• Provided material:

┏━━

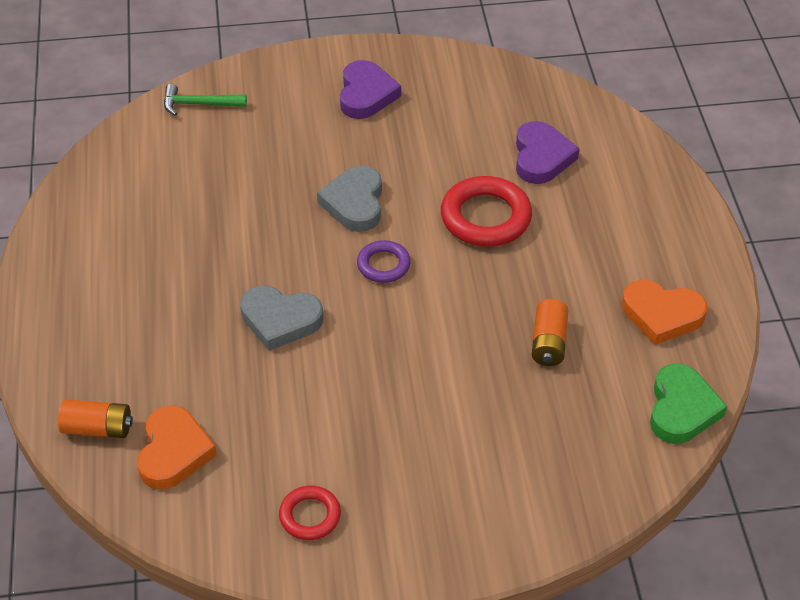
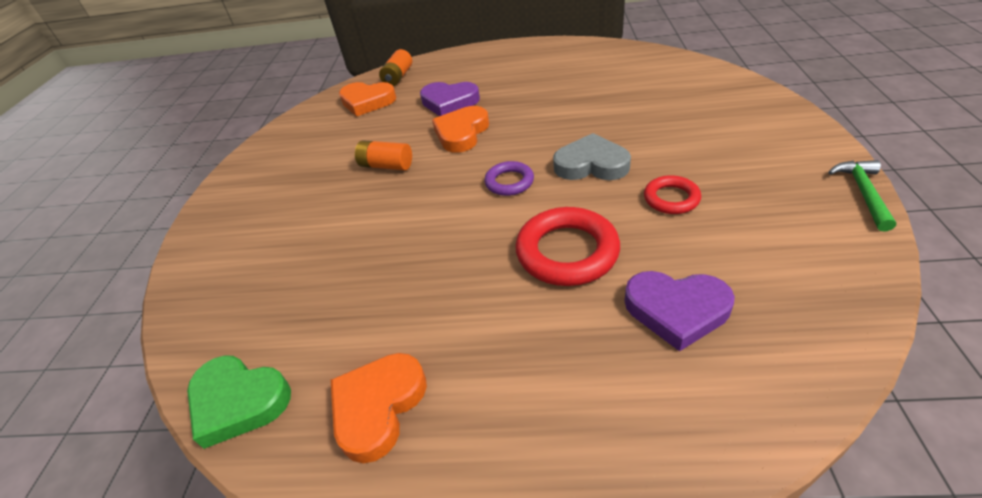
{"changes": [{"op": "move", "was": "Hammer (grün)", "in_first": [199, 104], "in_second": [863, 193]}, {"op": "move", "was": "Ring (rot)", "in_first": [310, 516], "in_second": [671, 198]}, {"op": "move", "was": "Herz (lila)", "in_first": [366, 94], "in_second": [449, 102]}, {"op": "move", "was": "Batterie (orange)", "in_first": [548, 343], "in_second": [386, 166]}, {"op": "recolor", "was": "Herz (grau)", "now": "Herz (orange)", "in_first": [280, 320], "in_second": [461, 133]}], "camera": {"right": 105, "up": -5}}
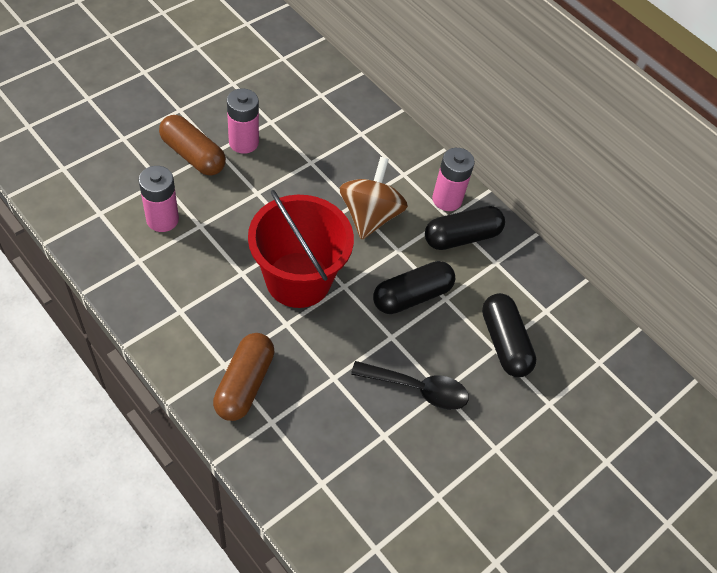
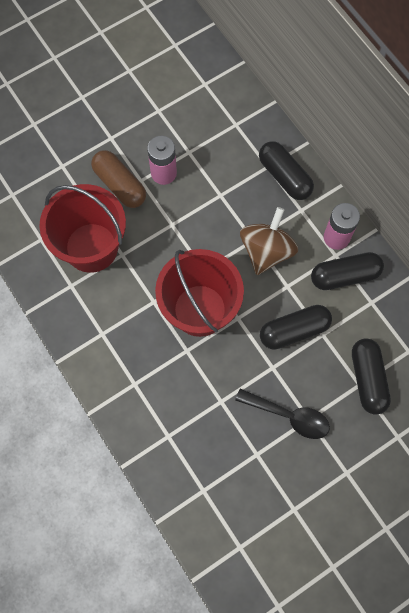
{"changes": [{"op": "delete", "was": "Kapsel (braun)", "in_first": [244, 384]}, {"op": "insert", "now": "Kapsel (schwarz)", "in_second": [284, 176]}, {"op": "replace", "was": "Batterie (rosa)", "now": "Eimer (rot)", "in_first": [162, 219], "in_second": [91, 247]}], "camera": {"right": 15, "up": 15}}
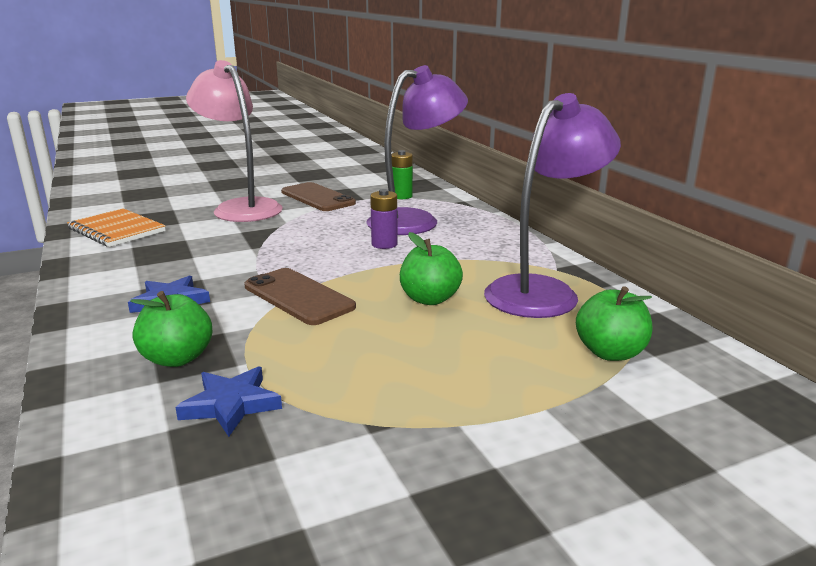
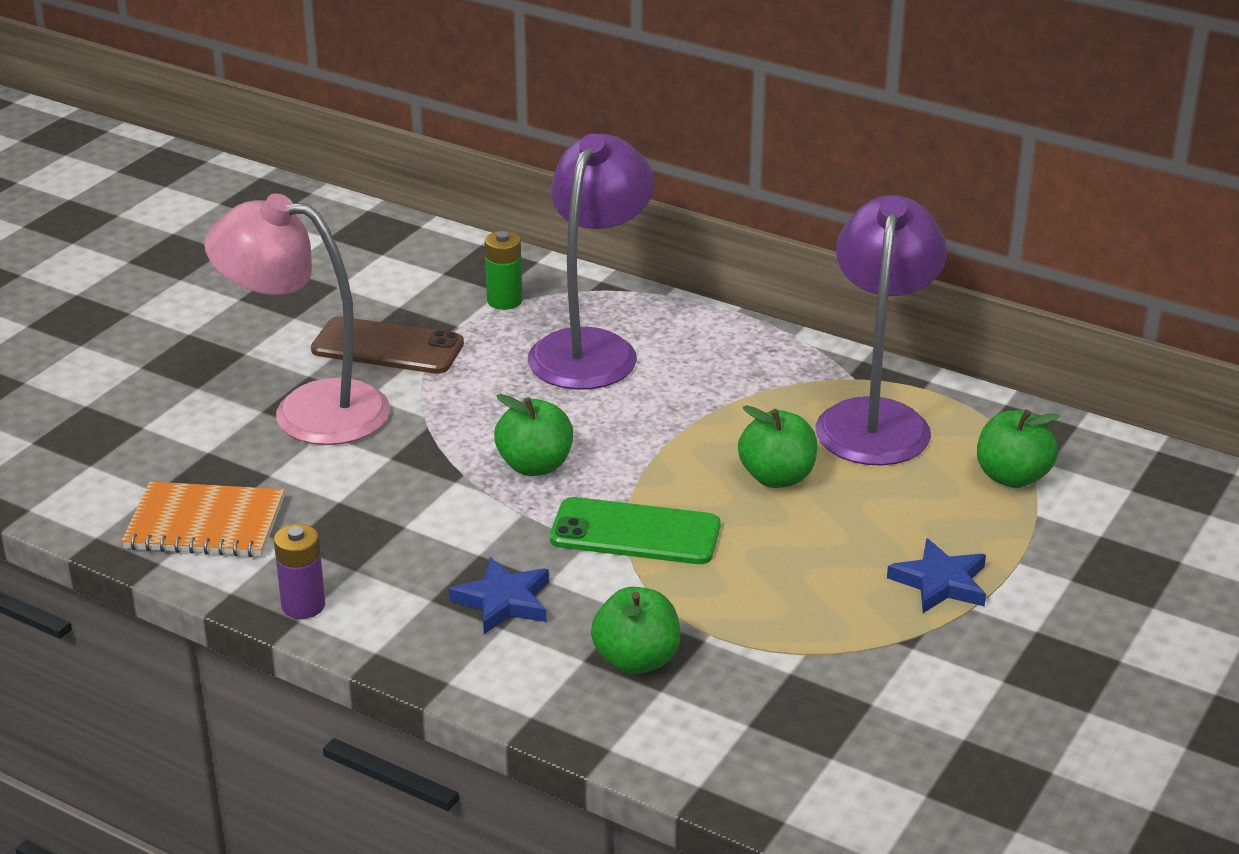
{"changes": [{"op": "insert", "now": "Apfel (grün)", "in_second": [535, 466]}, {"op": "move", "was": "Stern (blau)", "in_first": [231, 405], "in_second": [940, 582]}, {"op": "move", "was": "Batterie (lila)", "in_first": [384, 244], "in_second": [303, 606]}, {"op": "recolor", "was": "Handy (braun)", "now": "Handy (grün)", "in_first": [298, 297], "in_second": [635, 533]}], "camera": {"right": -35, "up": 10}}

┗━━

• Task instructions: Repeat the material verbatim. Do not carry over any picture.

• Finished exercise:
{"changes": [{"op": "move", "was": "Hammer (grün)", "in_first": [199, 104], "in_second": [863, 193]}, {"op": "move", "was": "Ring (rot)", "in_first": [310, 516], "in_second": [671, 198]}, {"op": "move", "was": "Herz (lila)", "in_first": [366, 94], "in_second": [449, 102]}, {"op": "move", "was": "Batterie (orange)", "in_first": [548, 343], "in_second": [386, 166]}, {"op": "recolor", "was": "Herz (grau)", "now": "Herz (orange)", "in_first": [280, 320], "in_second": [461, 133]}], "camera": {"right": 105, "up": -5}}
{"changes": [{"op": "delete", "was": "Kapsel (braun)", "in_first": [244, 384]}, {"op": "insert", "now": "Kapsel (schwarz)", "in_second": [284, 176]}, {"op": "replace", "was": "Batterie (rosa)", "now": "Eimer (rot)", "in_first": [162, 219], "in_second": [91, 247]}], "camera": {"right": 15, "up": 15}}
{"changes": [{"op": "insert", "now": "Apfel (grün)", "in_second": [535, 466]}, {"op": "move", "was": "Stern (blau)", "in_first": [231, 405], "in_second": [940, 582]}, {"op": "move", "was": "Batterie (lila)", "in_first": [384, 244], "in_second": [303, 606]}, {"op": "recolor", "was": "Handy (braun)", "now": "Handy (grün)", "in_first": [298, 297], "in_second": [635, 533]}], "camera": {"right": -35, "up": 10}}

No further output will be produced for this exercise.